= Beginning of Section =

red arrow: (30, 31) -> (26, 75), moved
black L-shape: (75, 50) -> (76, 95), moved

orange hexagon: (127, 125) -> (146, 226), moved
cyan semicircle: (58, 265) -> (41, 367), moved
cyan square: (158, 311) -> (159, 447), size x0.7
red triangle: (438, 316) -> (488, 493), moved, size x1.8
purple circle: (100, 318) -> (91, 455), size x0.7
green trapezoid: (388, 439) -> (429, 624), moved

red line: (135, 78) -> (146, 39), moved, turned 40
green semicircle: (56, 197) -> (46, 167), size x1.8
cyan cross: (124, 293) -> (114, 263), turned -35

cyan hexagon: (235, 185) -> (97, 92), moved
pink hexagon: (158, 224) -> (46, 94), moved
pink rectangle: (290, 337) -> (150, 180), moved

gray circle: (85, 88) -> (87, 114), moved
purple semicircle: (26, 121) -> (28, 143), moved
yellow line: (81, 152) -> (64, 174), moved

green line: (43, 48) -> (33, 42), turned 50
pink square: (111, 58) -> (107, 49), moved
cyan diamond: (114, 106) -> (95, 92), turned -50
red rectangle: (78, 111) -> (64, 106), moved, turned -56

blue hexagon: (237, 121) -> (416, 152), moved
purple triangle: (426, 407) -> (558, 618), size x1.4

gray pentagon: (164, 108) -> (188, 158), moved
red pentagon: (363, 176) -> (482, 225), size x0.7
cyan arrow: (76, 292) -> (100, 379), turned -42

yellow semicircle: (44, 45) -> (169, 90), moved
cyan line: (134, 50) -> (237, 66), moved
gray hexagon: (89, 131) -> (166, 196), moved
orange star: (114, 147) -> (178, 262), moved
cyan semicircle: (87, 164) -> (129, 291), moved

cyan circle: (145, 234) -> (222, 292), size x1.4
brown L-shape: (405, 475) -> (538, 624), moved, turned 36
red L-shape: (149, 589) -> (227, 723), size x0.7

= End of Section =

* [Exercise prompt]: Write the entries out a second time. Match them exactly.

* [Output below]:
red arrow: (30, 31) -> (26, 75), moved
black L-shape: (75, 50) -> (76, 95), moved

orange hexagon: (127, 125) -> (146, 226), moved
cyan semicircle: (58, 265) -> (41, 367), moved
cyan square: (158, 311) -> (159, 447), size x0.7
red triangle: (438, 316) -> (488, 493), moved, size x1.8
purple circle: (100, 318) -> (91, 455), size x0.7
green trapezoid: (388, 439) -> (429, 624), moved

red line: (135, 78) -> (146, 39), moved, turned 40
green semicircle: (56, 197) -> (46, 167), size x1.8
cyan cross: (124, 293) -> (114, 263), turned -35

cyan hexagon: (235, 185) -> (97, 92), moved
pink hexagon: (158, 224) -> (46, 94), moved
pink rectangle: (290, 337) -> (150, 180), moved

gray circle: (85, 88) -> (87, 114), moved
purple semicircle: (26, 121) -> (28, 143), moved
yellow line: (81, 152) -> (64, 174), moved

green line: (43, 48) -> (33, 42), turned 50
pink square: (111, 58) -> (107, 49), moved
cyan diamond: (114, 106) -> (95, 92), turned -50
red rectangle: (78, 111) -> (64, 106), moved, turned -56

blue hexagon: (237, 121) -> (416, 152), moved
purple triangle: (426, 407) -> (558, 618), size x1.4

gray pentagon: (164, 108) -> (188, 158), moved
red pentagon: (363, 176) -> (482, 225), size x0.7
cyan arrow: (76, 292) -> (100, 379), turned -42

yellow semicircle: (44, 45) -> (169, 90), moved
cyan line: (134, 50) -> (237, 66), moved
gray hexagon: (89, 131) -> (166, 196), moved
orange star: (114, 147) -> (178, 262), moved
cyan semicircle: (87, 164) -> (129, 291), moved

cyan circle: (145, 234) -> (222, 292), size x1.4
brown L-shape: (405, 475) -> (538, 624), moved, turned 36
red L-shape: (149, 589) -> (227, 723), size x0.7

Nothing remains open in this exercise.